Every line below is to be copied exactly, with the pictures left out.

-- Provided data --
================================
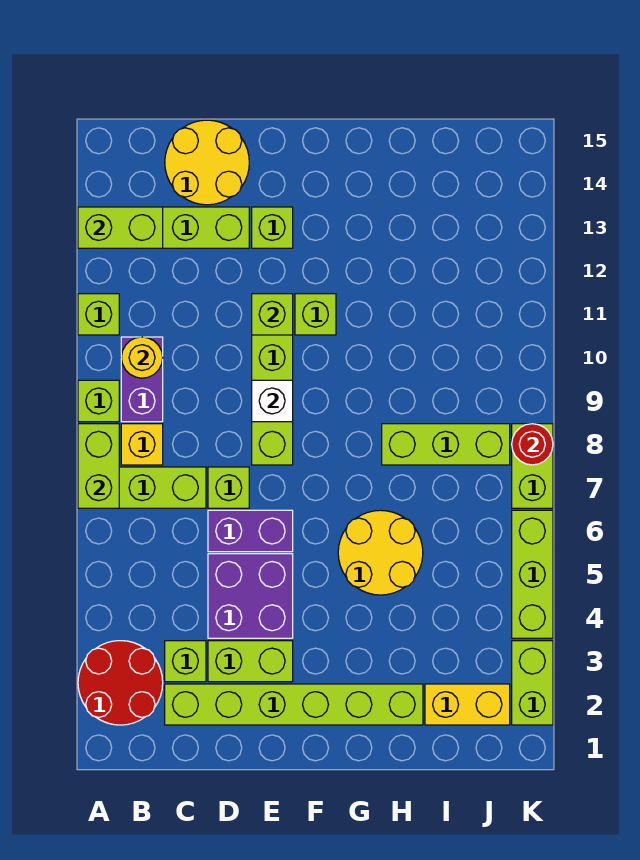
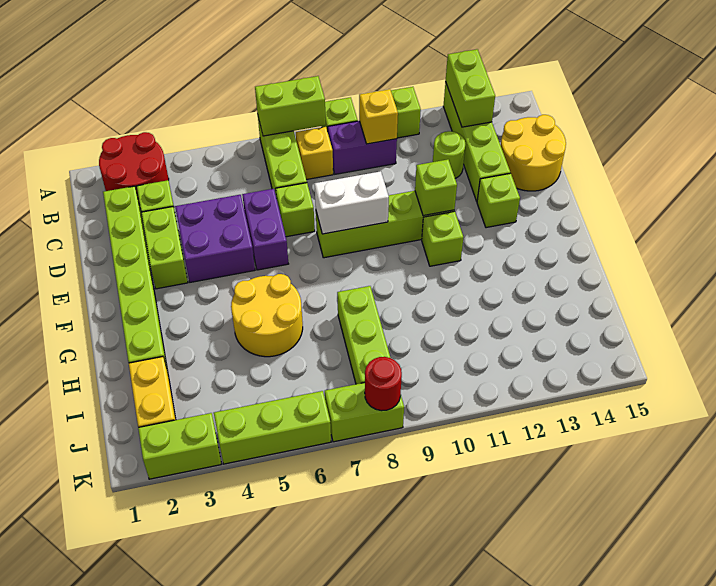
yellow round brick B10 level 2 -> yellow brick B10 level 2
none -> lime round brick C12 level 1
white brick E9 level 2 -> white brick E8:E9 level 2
================================
-- Solution to this exercise --
yellow round brick B10 level 2 -> yellow brick B10 level 2
none -> lime round brick C12 level 1
white brick E9 level 2 -> white brick E8:E9 level 2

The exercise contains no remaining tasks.